-- BRIEF --
Please return all lines from the records below that include the string "zener".

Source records
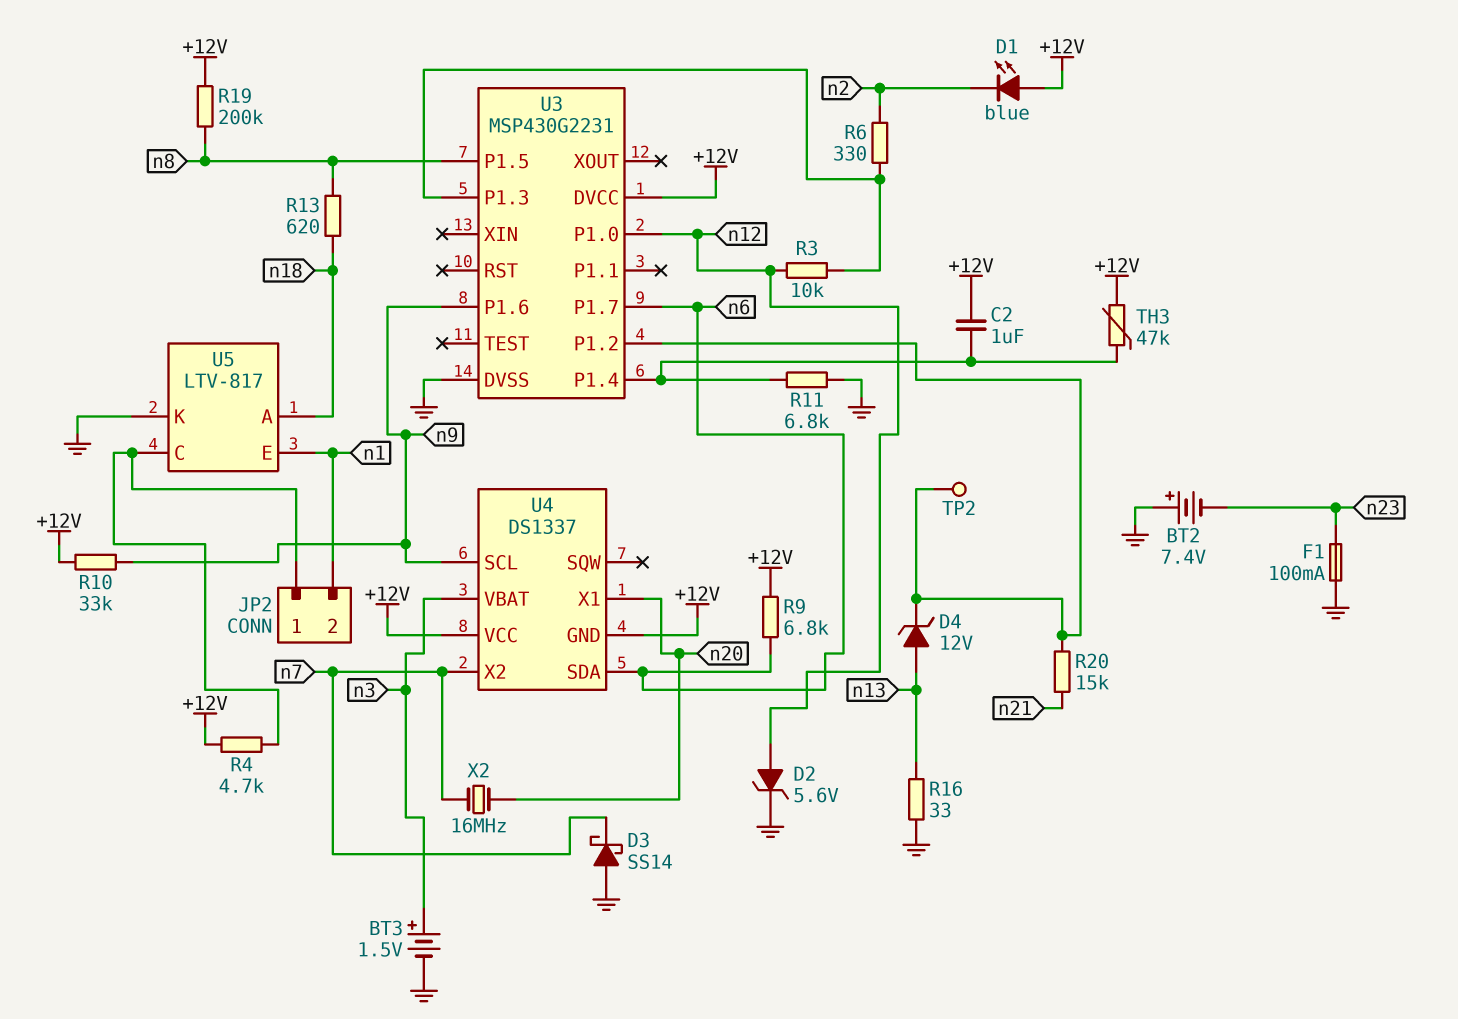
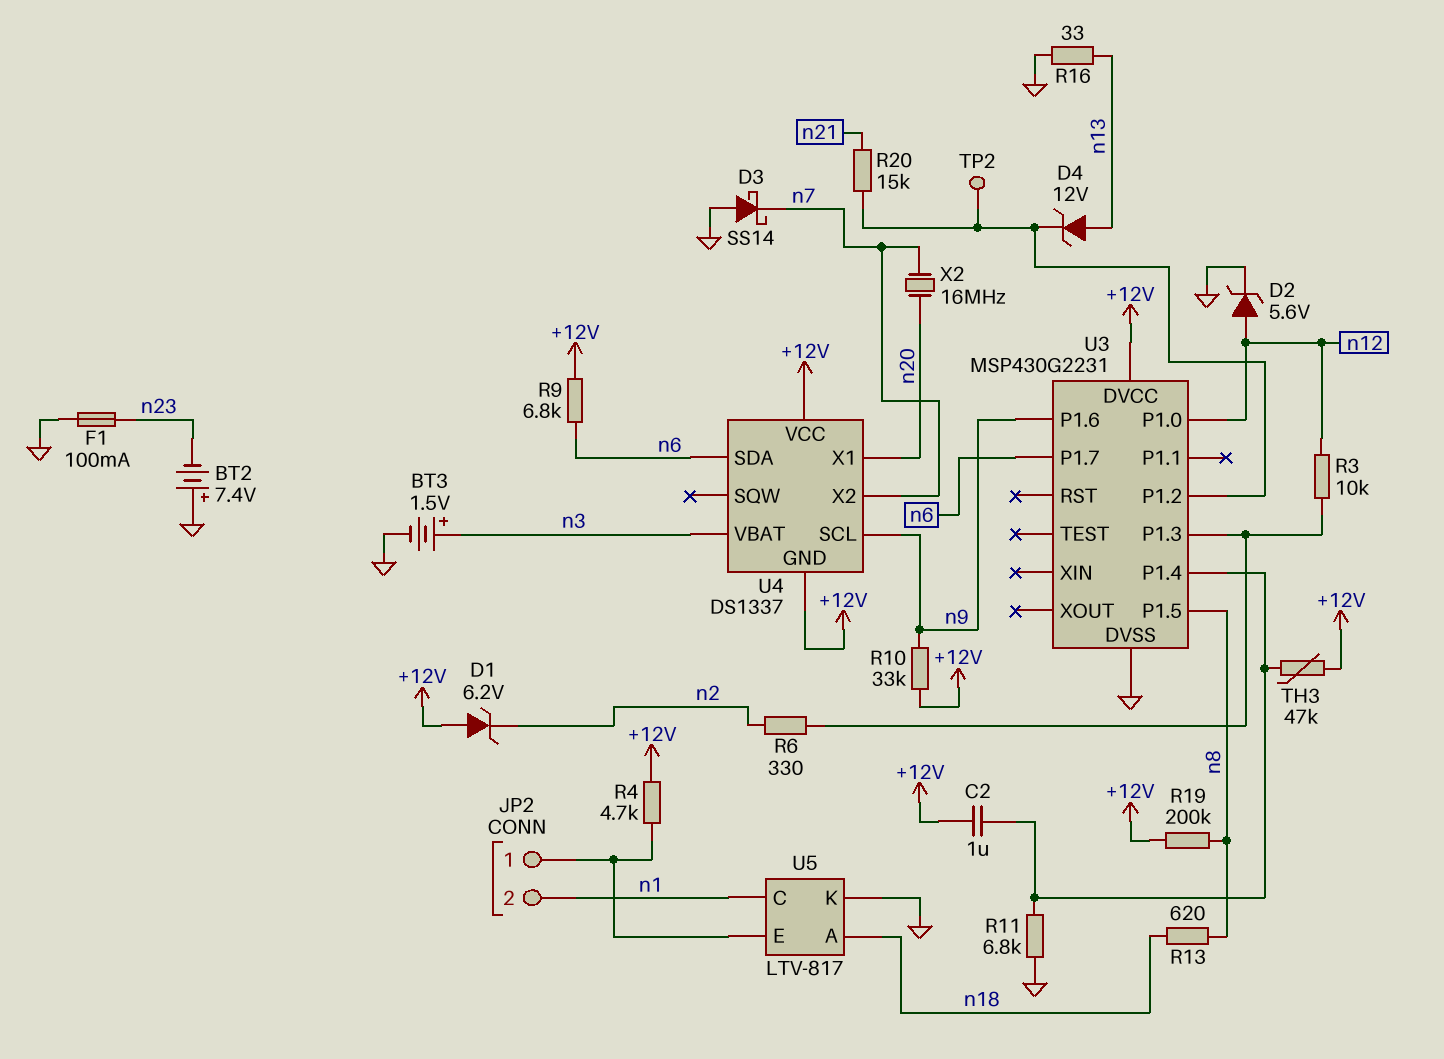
D1: LED blue (A +12V, K n2) -> zener 6.2V (A +12V, K n2)
U5 pin C: JP2/1 -> n1
U5 pin E: n1 -> JP2/1

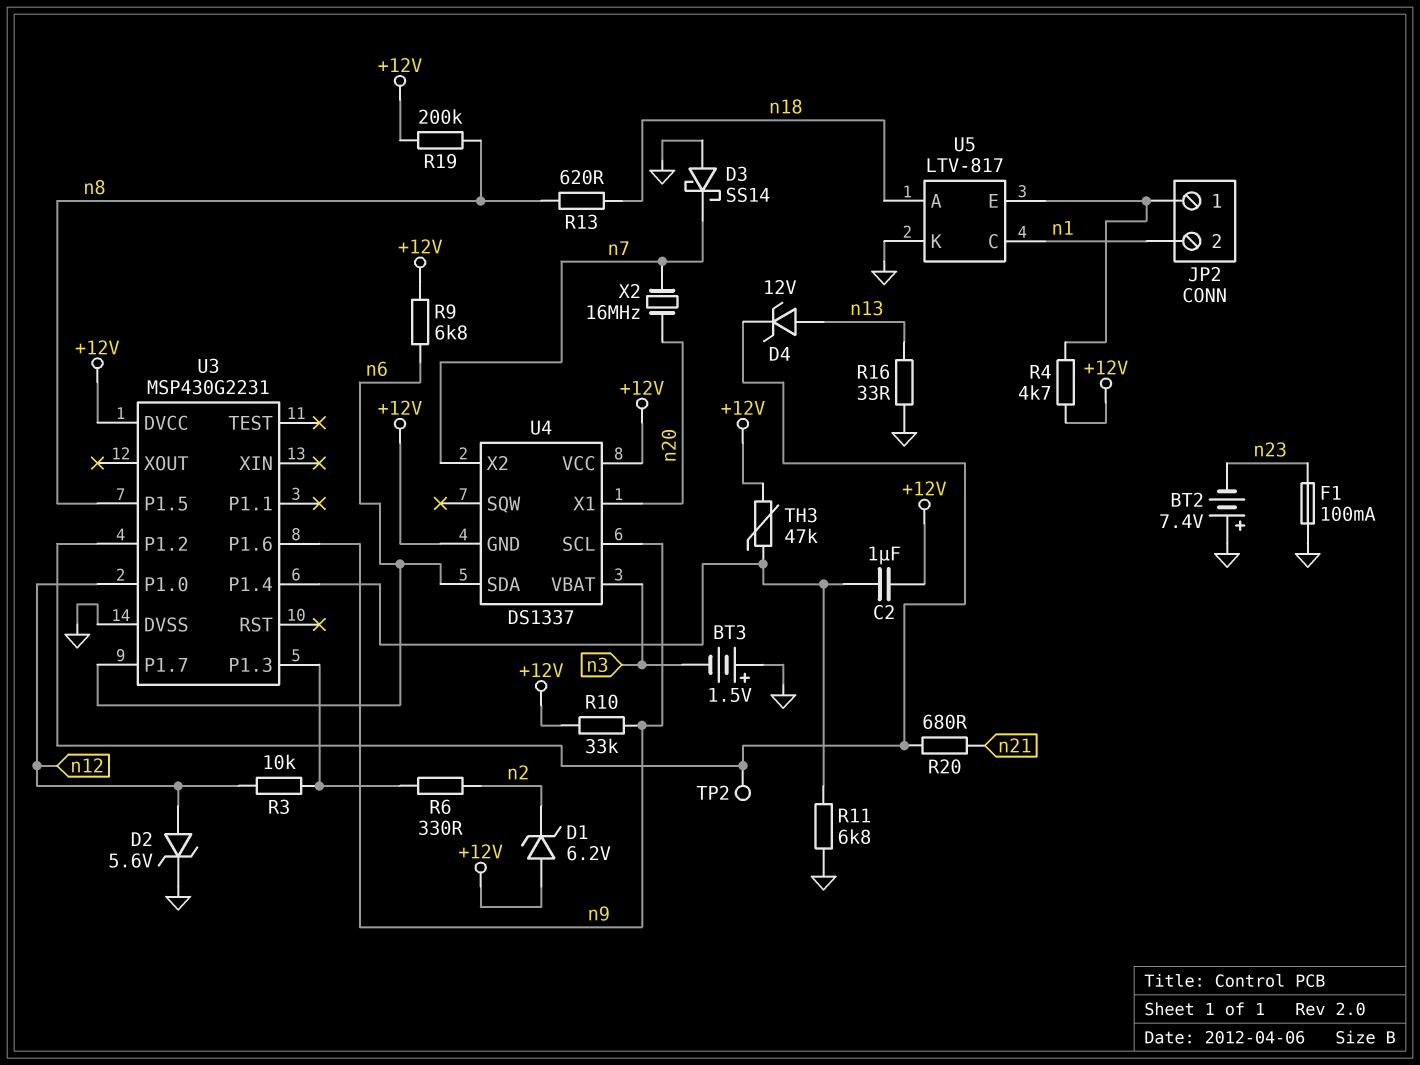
BT3: 1.5V (plus n3, minus GND) -> 1.5V (plus GND, minus n3)
R20: 15k (U3/P1.2, n21) -> 680 (U3/P1.2, n21)

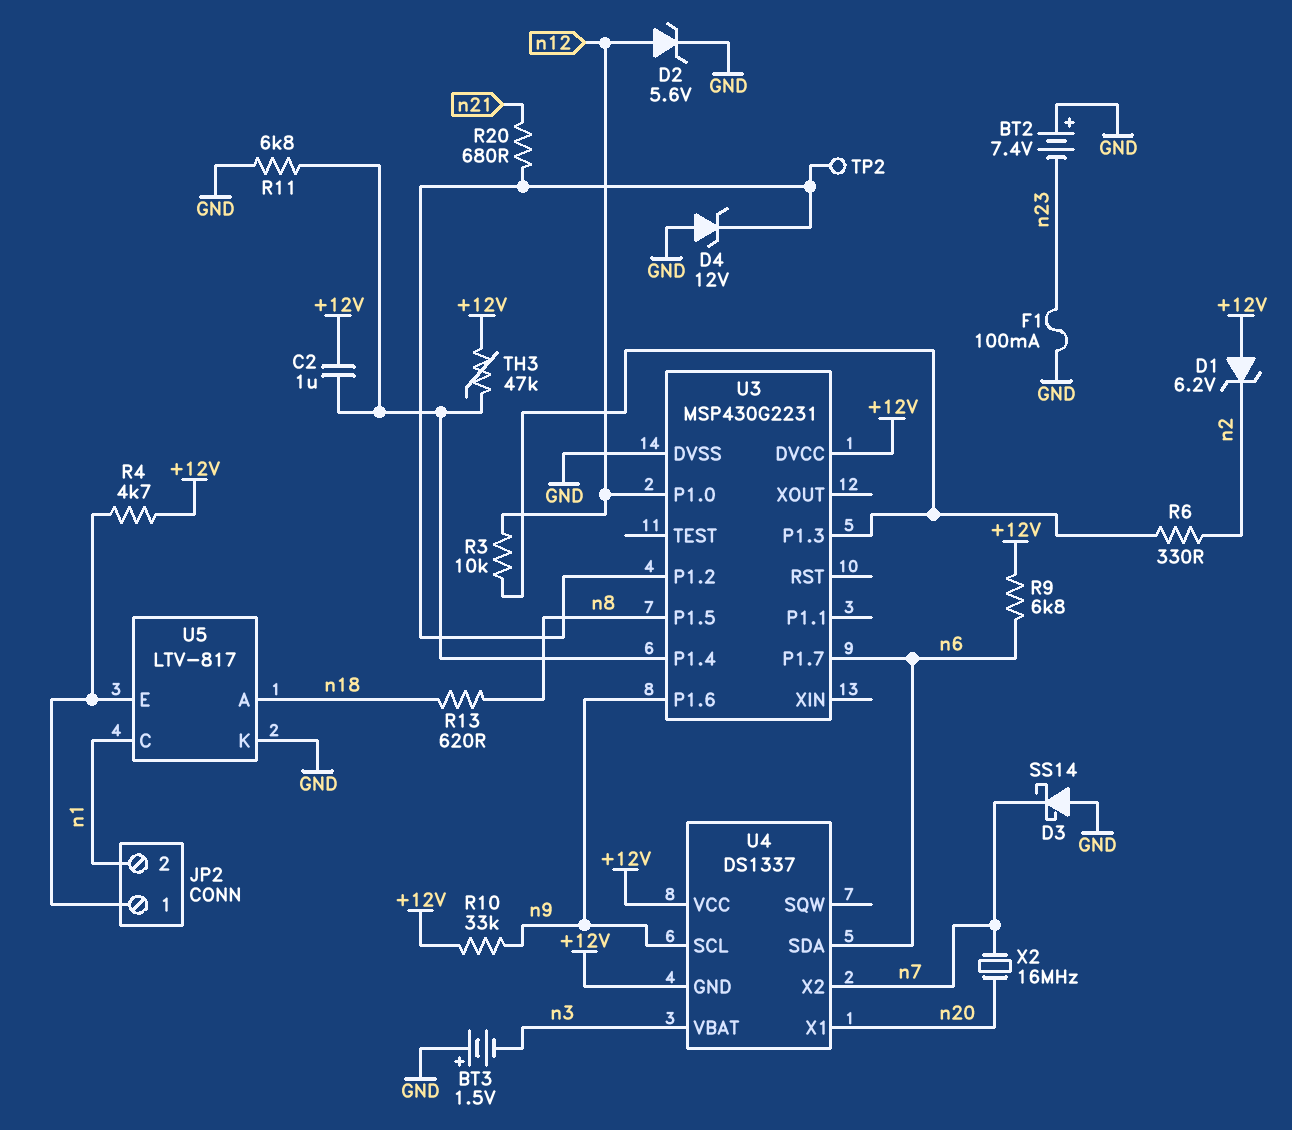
D4: zener 12V (A n13, K U3/P1.2) -> zener 12V (A GND, K U3/P1.2)
R16: 33 (GND, n13) -> none
R19: 200k (+12V, n8) -> none

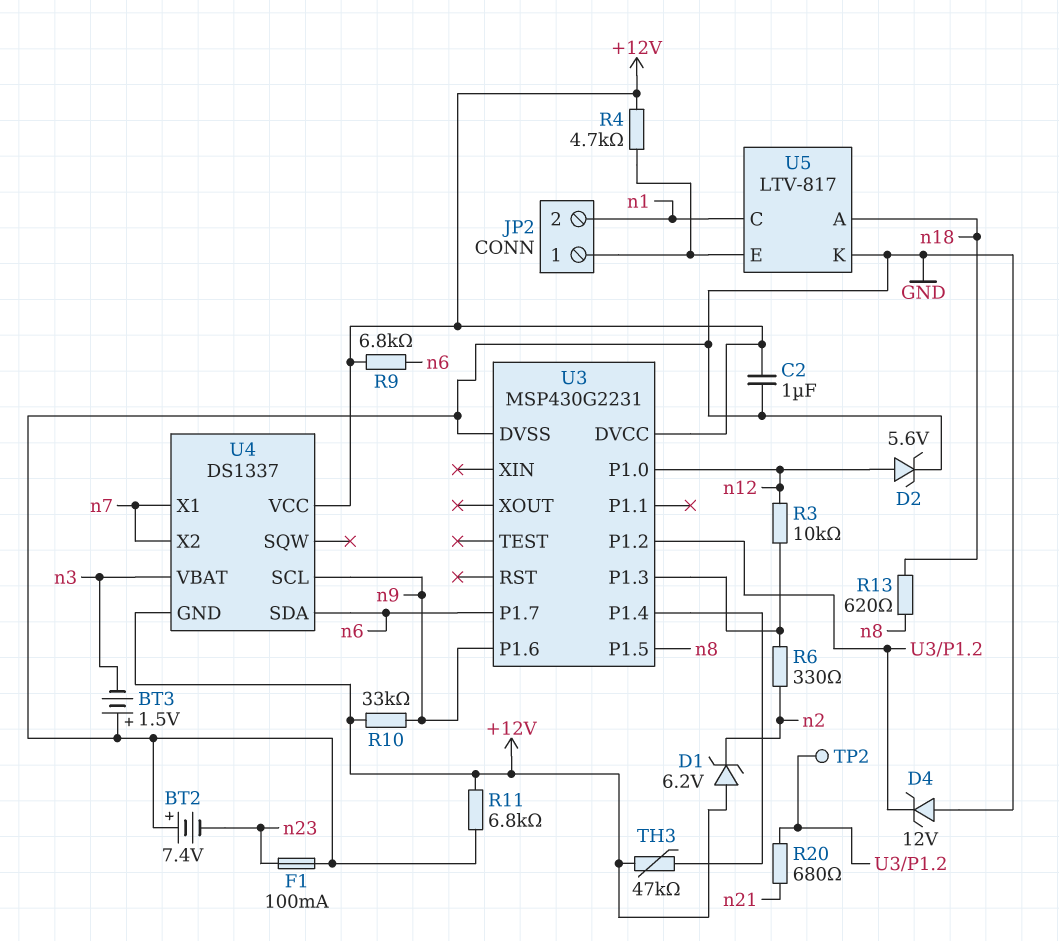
C2: 1uF (+12V, U3/P1.4) -> 1uF (+12V, GND)
D3: schottky SS14 (A GND, K n7) -> none
R11: 6.8k (GND, U3/P1.4) -> 6.8k (+12V, GND)
U4 pin X1: n20 -> n7
X2: 16MHz (n7, n20) -> none

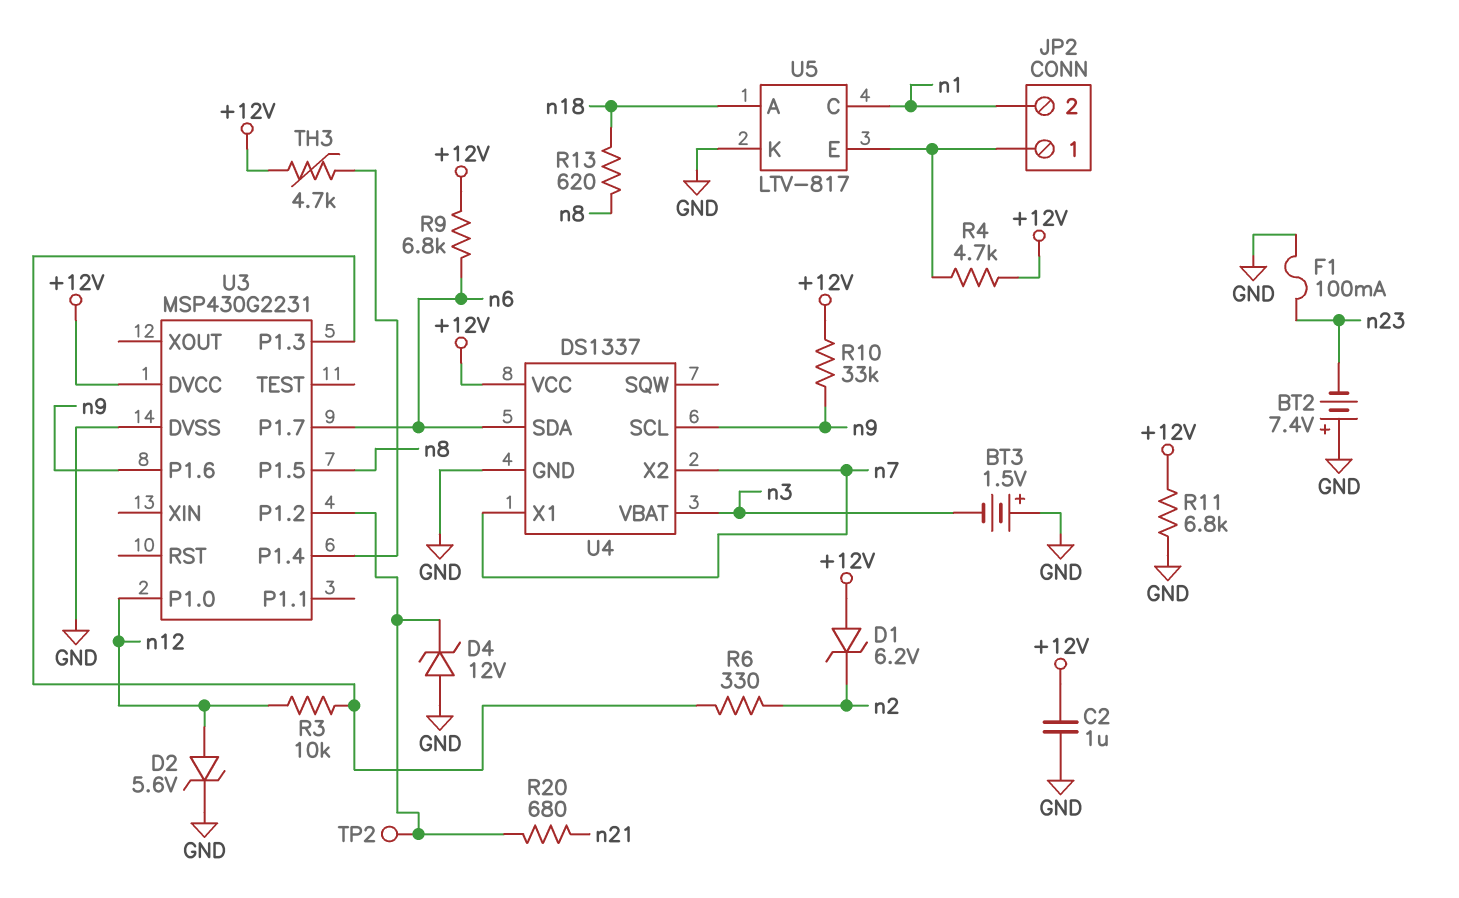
TH3: 47k (+12V, U3/P1.4) -> 4.7k (+12V, U3/P1.4)
U4 pin GND: +12V -> GND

-- SOLUTION FOR THIS PROBLEM --
D1: LED blue (A +12V, K n2) -> zener 6.2V (A +12V, K n2)
D4: zener 12V (A n13, K U3/P1.2) -> zener 12V (A GND, K U3/P1.2)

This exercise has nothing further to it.